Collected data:

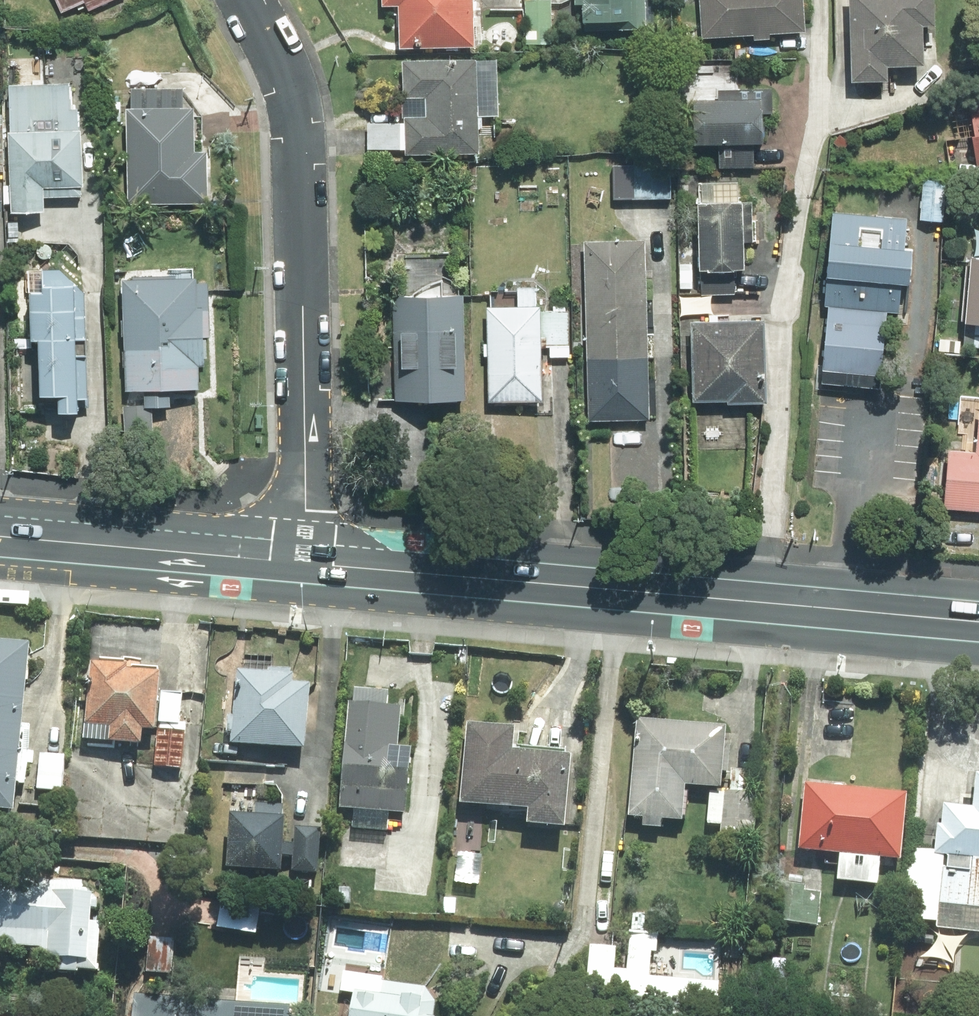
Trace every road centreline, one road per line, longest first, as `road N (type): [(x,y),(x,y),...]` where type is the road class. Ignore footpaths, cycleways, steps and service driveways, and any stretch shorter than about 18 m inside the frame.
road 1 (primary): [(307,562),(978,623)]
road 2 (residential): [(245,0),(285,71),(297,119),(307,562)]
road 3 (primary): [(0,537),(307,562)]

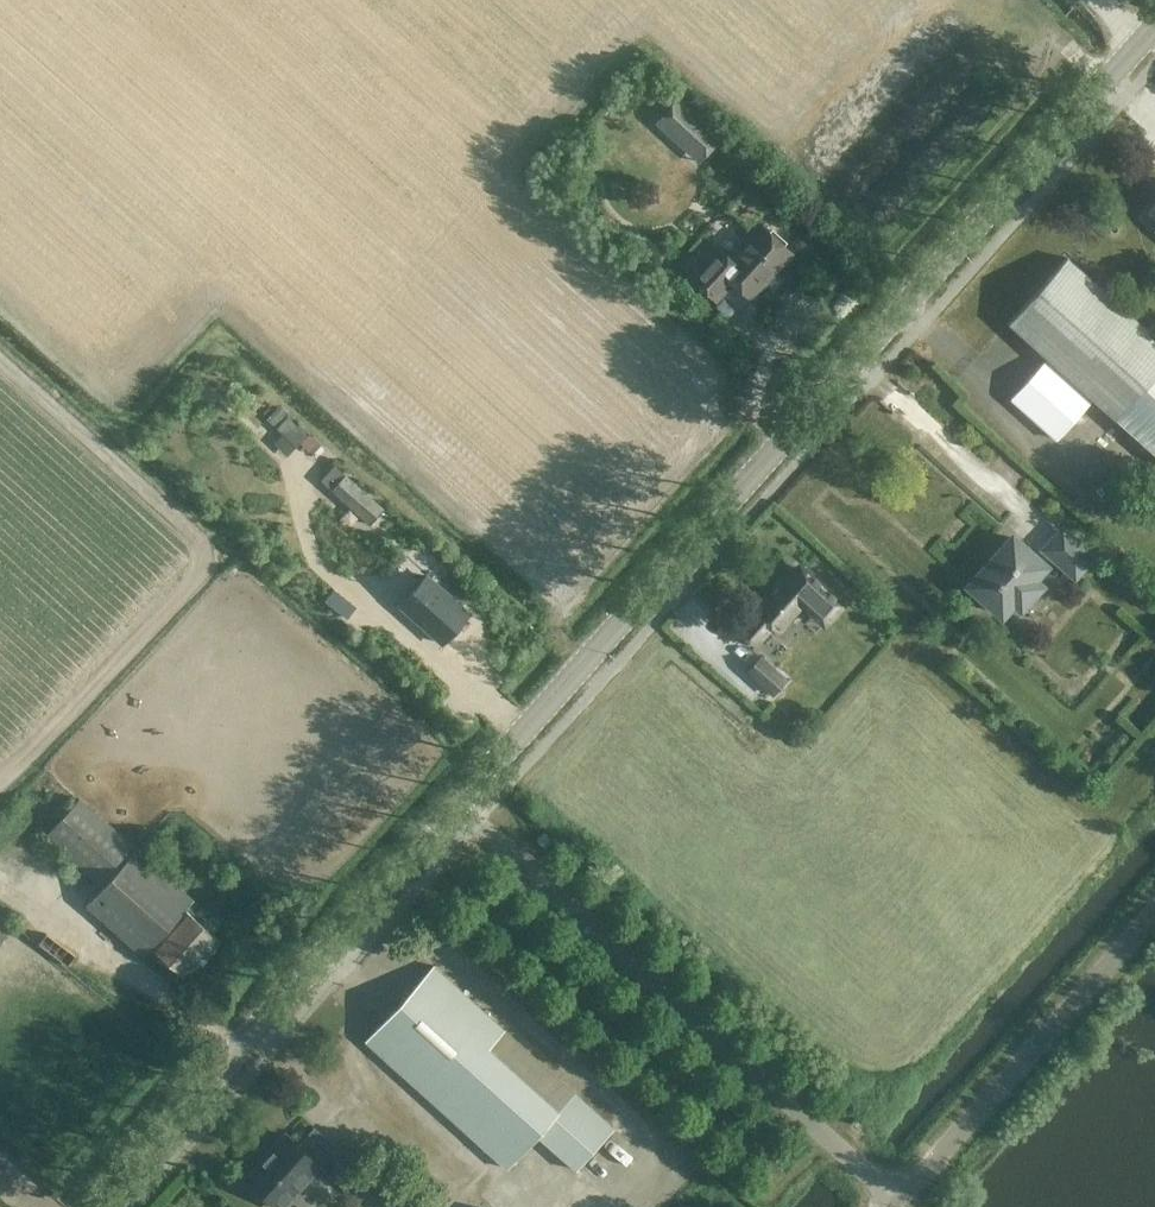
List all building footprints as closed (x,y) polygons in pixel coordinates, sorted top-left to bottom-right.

**Exercise brief**
All records above need to be returned exactly. Omit the pictures.

**Expected answer**
Trace every road centreline, one road per line, longest first, as `road N (type): [(x,y),(x,y),...]` where type is the road class. Ignore footpaths, cycleways, steps and service driveways, and any stretch shorter than about 18 m inside the frame.
road 1 (primary): [(307,562),(978,623)]
road 2 (residential): [(245,0),(285,71),(297,119),(307,562)]
road 3 (primary): [(0,537),(307,562)]

List all building footprints as closed (x,y) polygons in pixel coordinates, sorted top-left to bottom-right.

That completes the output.